- [Required action] Could you find each line of the data below that contains the word "down" and copy those lines?

- [The data]
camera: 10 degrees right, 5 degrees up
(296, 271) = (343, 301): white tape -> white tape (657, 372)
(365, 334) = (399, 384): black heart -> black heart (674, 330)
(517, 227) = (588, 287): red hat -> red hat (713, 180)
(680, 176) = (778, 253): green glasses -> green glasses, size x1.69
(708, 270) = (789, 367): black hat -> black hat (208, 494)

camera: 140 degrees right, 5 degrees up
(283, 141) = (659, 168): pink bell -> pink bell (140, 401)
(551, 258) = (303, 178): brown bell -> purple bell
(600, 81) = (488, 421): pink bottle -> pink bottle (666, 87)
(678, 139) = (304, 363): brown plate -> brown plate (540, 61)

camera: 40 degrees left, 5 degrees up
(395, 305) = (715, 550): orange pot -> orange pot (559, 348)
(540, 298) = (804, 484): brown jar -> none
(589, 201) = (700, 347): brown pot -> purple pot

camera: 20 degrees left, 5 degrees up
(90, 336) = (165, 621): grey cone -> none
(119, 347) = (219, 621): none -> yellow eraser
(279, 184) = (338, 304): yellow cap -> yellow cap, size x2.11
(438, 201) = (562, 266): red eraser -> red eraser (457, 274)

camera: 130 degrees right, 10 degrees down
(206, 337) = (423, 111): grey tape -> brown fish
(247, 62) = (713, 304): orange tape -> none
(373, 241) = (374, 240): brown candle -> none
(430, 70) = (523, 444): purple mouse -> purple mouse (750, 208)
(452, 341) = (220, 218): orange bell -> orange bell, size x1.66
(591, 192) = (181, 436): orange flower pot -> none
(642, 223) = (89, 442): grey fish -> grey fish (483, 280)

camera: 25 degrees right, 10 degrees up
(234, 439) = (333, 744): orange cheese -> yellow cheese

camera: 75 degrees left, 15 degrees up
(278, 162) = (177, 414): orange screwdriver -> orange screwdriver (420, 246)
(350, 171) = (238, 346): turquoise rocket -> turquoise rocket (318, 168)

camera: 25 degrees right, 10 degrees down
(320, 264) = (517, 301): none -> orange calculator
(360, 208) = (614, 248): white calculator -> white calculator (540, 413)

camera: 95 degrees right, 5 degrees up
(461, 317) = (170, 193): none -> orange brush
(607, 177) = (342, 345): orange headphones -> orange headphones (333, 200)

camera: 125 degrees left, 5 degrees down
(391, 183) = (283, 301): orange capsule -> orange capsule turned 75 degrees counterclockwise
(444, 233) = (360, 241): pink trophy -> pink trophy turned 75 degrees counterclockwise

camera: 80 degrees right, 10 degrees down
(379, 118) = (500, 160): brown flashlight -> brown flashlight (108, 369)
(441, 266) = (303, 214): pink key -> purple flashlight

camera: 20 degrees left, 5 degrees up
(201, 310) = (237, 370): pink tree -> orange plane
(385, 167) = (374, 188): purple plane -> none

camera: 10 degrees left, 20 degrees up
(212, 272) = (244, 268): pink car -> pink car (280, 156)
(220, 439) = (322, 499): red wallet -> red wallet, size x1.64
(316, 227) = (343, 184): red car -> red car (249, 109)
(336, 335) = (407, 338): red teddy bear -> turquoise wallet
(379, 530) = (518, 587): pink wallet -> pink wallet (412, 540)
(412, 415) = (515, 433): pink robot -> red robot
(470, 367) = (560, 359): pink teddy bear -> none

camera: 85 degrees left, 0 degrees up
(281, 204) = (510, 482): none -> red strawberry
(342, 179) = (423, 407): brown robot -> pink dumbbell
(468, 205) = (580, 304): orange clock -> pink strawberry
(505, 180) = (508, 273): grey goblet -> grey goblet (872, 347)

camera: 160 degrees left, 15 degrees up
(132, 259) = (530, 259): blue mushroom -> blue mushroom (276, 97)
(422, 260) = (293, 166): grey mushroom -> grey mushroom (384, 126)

- [Solution to this problem]
camera: 130 degrees right, 10 degrees down
camera: 25 degrees right, 10 degrees down
camera: 125 degrees left, 5 degrees down
camera: 80 degrees right, 10 degrees down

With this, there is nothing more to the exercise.